> PROVIDED ENTRIES:

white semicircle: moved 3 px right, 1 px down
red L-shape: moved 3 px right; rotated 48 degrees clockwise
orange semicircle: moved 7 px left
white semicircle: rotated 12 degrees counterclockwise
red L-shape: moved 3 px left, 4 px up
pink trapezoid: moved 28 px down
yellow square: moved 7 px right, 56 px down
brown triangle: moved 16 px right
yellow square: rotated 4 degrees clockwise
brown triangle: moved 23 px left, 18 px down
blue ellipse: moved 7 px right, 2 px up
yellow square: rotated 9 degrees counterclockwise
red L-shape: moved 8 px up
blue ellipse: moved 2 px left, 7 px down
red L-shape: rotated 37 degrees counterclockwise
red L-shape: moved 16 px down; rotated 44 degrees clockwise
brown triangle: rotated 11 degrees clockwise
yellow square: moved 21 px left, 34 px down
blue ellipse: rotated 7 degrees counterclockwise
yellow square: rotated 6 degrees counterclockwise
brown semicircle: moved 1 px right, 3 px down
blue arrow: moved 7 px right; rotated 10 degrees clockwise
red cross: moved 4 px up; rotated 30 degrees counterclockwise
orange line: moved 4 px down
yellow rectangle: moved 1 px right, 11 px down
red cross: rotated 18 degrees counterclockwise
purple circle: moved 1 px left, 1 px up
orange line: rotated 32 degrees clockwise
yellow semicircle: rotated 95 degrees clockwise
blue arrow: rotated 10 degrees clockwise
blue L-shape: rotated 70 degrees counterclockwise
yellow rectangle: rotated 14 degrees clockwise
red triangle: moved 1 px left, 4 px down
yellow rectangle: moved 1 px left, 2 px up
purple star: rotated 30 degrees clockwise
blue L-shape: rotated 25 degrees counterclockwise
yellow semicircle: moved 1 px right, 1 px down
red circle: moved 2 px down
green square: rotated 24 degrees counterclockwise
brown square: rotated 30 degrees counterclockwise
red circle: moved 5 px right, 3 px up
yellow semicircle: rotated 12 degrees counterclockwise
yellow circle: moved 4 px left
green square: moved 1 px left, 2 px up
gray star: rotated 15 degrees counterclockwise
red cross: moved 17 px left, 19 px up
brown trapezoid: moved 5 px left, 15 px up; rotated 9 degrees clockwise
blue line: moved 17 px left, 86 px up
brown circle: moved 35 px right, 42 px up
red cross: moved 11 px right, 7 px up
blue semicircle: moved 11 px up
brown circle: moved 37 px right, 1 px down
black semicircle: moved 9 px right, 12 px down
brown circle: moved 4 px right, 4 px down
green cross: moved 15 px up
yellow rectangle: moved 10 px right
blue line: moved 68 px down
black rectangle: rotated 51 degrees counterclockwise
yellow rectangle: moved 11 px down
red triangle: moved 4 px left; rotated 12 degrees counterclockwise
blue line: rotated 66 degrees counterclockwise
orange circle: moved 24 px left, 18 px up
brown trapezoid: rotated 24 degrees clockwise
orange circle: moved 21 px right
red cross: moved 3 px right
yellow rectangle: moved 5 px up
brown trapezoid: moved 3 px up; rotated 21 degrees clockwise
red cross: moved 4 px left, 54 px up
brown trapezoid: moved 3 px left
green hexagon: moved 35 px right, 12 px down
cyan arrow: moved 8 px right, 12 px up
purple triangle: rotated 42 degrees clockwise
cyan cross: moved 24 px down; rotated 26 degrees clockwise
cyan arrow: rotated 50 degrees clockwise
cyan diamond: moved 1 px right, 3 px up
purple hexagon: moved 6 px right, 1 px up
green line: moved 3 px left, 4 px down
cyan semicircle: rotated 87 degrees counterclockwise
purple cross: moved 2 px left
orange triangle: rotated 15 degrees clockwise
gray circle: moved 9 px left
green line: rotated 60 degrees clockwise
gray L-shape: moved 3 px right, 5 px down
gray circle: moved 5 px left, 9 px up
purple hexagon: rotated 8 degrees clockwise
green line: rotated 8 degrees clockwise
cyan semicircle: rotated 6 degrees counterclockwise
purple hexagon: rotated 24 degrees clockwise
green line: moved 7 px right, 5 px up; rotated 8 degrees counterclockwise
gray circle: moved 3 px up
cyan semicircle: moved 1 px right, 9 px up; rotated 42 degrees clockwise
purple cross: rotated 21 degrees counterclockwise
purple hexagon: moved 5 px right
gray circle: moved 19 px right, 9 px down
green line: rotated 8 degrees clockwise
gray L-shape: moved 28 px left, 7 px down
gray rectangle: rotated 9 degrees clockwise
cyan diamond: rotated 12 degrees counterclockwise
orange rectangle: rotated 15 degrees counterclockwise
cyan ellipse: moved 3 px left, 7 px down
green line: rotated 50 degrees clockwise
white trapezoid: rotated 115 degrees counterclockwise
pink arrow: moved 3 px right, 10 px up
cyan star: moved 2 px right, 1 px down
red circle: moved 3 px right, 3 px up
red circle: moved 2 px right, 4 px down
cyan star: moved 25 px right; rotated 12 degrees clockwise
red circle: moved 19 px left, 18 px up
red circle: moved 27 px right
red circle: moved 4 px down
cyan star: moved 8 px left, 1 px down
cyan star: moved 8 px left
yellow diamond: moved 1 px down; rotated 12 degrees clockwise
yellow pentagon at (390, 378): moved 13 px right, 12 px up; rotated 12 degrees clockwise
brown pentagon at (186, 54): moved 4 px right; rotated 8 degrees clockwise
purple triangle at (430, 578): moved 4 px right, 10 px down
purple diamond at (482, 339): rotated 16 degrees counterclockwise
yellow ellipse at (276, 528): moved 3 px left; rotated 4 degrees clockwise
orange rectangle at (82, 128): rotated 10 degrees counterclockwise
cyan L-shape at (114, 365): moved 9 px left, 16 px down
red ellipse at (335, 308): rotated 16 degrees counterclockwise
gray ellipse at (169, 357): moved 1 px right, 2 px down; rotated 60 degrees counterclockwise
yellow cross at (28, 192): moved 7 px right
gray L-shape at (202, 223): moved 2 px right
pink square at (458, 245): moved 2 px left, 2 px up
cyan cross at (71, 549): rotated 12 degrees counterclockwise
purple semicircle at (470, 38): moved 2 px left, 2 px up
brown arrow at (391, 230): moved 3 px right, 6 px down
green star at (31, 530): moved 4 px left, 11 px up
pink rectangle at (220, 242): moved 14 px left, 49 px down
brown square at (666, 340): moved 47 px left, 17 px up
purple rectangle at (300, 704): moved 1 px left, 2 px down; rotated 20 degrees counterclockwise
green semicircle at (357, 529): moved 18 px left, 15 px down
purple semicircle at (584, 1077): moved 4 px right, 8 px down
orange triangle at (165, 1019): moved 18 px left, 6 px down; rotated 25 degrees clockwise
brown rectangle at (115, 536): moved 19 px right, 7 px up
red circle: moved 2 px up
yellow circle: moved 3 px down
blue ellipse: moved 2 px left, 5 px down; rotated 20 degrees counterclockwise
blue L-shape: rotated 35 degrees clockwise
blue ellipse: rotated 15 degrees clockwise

> CHALLENGE: Present every line of the records above as a numbered list, omitting any blank lines.

> THE OUTPUT:
1. white semicircle: moved 3 px right, 1 px down
2. red L-shape: moved 3 px right; rotated 48 degrees clockwise
3. orange semicircle: moved 7 px left
4. white semicircle: rotated 12 degrees counterclockwise
5. red L-shape: moved 3 px left, 4 px up
6. pink trapezoid: moved 28 px down
7. yellow square: moved 7 px right, 56 px down
8. brown triangle: moved 16 px right
9. yellow square: rotated 4 degrees clockwise
10. brown triangle: moved 23 px left, 18 px down
11. blue ellipse: moved 7 px right, 2 px up
12. yellow square: rotated 9 degrees counterclockwise
13. red L-shape: moved 8 px up
14. blue ellipse: moved 2 px left, 7 px down
15. red L-shape: rotated 37 degrees counterclockwise
16. red L-shape: moved 16 px down; rotated 44 degrees clockwise
17. brown triangle: rotated 11 degrees clockwise
18. yellow square: moved 21 px left, 34 px down
19. blue ellipse: rotated 7 degrees counterclockwise
20. yellow square: rotated 6 degrees counterclockwise
21. brown semicircle: moved 1 px right, 3 px down
22. blue arrow: moved 7 px right; rotated 10 degrees clockwise
23. red cross: moved 4 px up; rotated 30 degrees counterclockwise
24. orange line: moved 4 px down
25. yellow rectangle: moved 1 px right, 11 px down
26. red cross: rotated 18 degrees counterclockwise
27. purple circle: moved 1 px left, 1 px up
28. orange line: rotated 32 degrees clockwise
29. yellow semicircle: rotated 95 degrees clockwise
30. blue arrow: rotated 10 degrees clockwise
31. blue L-shape: rotated 70 degrees counterclockwise
32. yellow rectangle: rotated 14 degrees clockwise
33. red triangle: moved 1 px left, 4 px down
34. yellow rectangle: moved 1 px left, 2 px up
35. purple star: rotated 30 degrees clockwise
36. blue L-shape: rotated 25 degrees counterclockwise
37. yellow semicircle: moved 1 px right, 1 px down
38. red circle: moved 2 px down
39. green square: rotated 24 degrees counterclockwise
40. brown square: rotated 30 degrees counterclockwise
41. red circle: moved 5 px right, 3 px up
42. yellow semicircle: rotated 12 degrees counterclockwise
43. yellow circle: moved 4 px left
44. green square: moved 1 px left, 2 px up
45. gray star: rotated 15 degrees counterclockwise
46. red cross: moved 17 px left, 19 px up
47. brown trapezoid: moved 5 px left, 15 px up; rotated 9 degrees clockwise
48. blue line: moved 17 px left, 86 px up
49. brown circle: moved 35 px right, 42 px up
50. red cross: moved 11 px right, 7 px up
51. blue semicircle: moved 11 px up
52. brown circle: moved 37 px right, 1 px down
53. black semicircle: moved 9 px right, 12 px down
54. brown circle: moved 4 px right, 4 px down
55. green cross: moved 15 px up
56. yellow rectangle: moved 10 px right
57. blue line: moved 68 px down
58. black rectangle: rotated 51 degrees counterclockwise
59. yellow rectangle: moved 11 px down
60. red triangle: moved 4 px left; rotated 12 degrees counterclockwise
61. blue line: rotated 66 degrees counterclockwise
62. orange circle: moved 24 px left, 18 px up
63. brown trapezoid: rotated 24 degrees clockwise
64. orange circle: moved 21 px right
65. red cross: moved 3 px right
66. yellow rectangle: moved 5 px up
67. brown trapezoid: moved 3 px up; rotated 21 degrees clockwise
68. red cross: moved 4 px left, 54 px up
69. brown trapezoid: moved 3 px left
70. green hexagon: moved 35 px right, 12 px down
71. cyan arrow: moved 8 px right, 12 px up
72. purple triangle: rotated 42 degrees clockwise
73. cyan cross: moved 24 px down; rotated 26 degrees clockwise
74. cyan arrow: rotated 50 degrees clockwise
75. cyan diamond: moved 1 px right, 3 px up
76. purple hexagon: moved 6 px right, 1 px up
77. green line: moved 3 px left, 4 px down
78. cyan semicircle: rotated 87 degrees counterclockwise
79. purple cross: moved 2 px left
80. orange triangle: rotated 15 degrees clockwise
81. gray circle: moved 9 px left
82. green line: rotated 60 degrees clockwise
83. gray L-shape: moved 3 px right, 5 px down
84. gray circle: moved 5 px left, 9 px up
85. purple hexagon: rotated 8 degrees clockwise
86. green line: rotated 8 degrees clockwise
87. cyan semicircle: rotated 6 degrees counterclockwise
88. purple hexagon: rotated 24 degrees clockwise
89. green line: moved 7 px right, 5 px up; rotated 8 degrees counterclockwise
90. gray circle: moved 3 px up
91. cyan semicircle: moved 1 px right, 9 px up; rotated 42 degrees clockwise
92. purple cross: rotated 21 degrees counterclockwise
93. purple hexagon: moved 5 px right
94. gray circle: moved 19 px right, 9 px down
95. green line: rotated 8 degrees clockwise
96. gray L-shape: moved 28 px left, 7 px down
97. gray rectangle: rotated 9 degrees clockwise
98. cyan diamond: rotated 12 degrees counterclockwise
99. orange rectangle: rotated 15 degrees counterclockwise
100. cyan ellipse: moved 3 px left, 7 px down
101. green line: rotated 50 degrees clockwise
102. white trapezoid: rotated 115 degrees counterclockwise
103. pink arrow: moved 3 px right, 10 px up
104. cyan star: moved 2 px right, 1 px down
105. red circle: moved 3 px right, 3 px up
106. red circle: moved 2 px right, 4 px down
107. cyan star: moved 25 px right; rotated 12 degrees clockwise
108. red circle: moved 19 px left, 18 px up
109. red circle: moved 27 px right
110. red circle: moved 4 px down
111. cyan star: moved 8 px left, 1 px down
112. cyan star: moved 8 px left
113. yellow diamond: moved 1 px down; rotated 12 degrees clockwise
114. yellow pentagon at (390, 378): moved 13 px right, 12 px up; rotated 12 degrees clockwise
115. brown pentagon at (186, 54): moved 4 px right; rotated 8 degrees clockwise
116. purple triangle at (430, 578): moved 4 px right, 10 px down
117. purple diamond at (482, 339): rotated 16 degrees counterclockwise
118. yellow ellipse at (276, 528): moved 3 px left; rotated 4 degrees clockwise
119. orange rectangle at (82, 128): rotated 10 degrees counterclockwise
120. cyan L-shape at (114, 365): moved 9 px left, 16 px down
121. red ellipse at (335, 308): rotated 16 degrees counterclockwise
122. gray ellipse at (169, 357): moved 1 px right, 2 px down; rotated 60 degrees counterclockwise
123. yellow cross at (28, 192): moved 7 px right
124. gray L-shape at (202, 223): moved 2 px right
125. pink square at (458, 245): moved 2 px left, 2 px up
126. cyan cross at (71, 549): rotated 12 degrees counterclockwise
127. purple semicircle at (470, 38): moved 2 px left, 2 px up
128. brown arrow at (391, 230): moved 3 px right, 6 px down
129. green star at (31, 530): moved 4 px left, 11 px up
130. pink rectangle at (220, 242): moved 14 px left, 49 px down
131. brown square at (666, 340): moved 47 px left, 17 px up
132. purple rectangle at (300, 704): moved 1 px left, 2 px down; rotated 20 degrees counterclockwise
133. green semicircle at (357, 529): moved 18 px left, 15 px down
134. purple semicircle at (584, 1077): moved 4 px right, 8 px down
135. orange triangle at (165, 1019): moved 18 px left, 6 px down; rotated 25 degrees clockwise
136. brown rectangle at (115, 536): moved 19 px right, 7 px up
137. red circle: moved 2 px up
138. yellow circle: moved 3 px down
139. blue ellipse: moved 2 px left, 5 px down; rotated 20 degrees counterclockwise
140. blue L-shape: rotated 35 degrees clockwise
141. blue ellipse: rotated 15 degrees clockwise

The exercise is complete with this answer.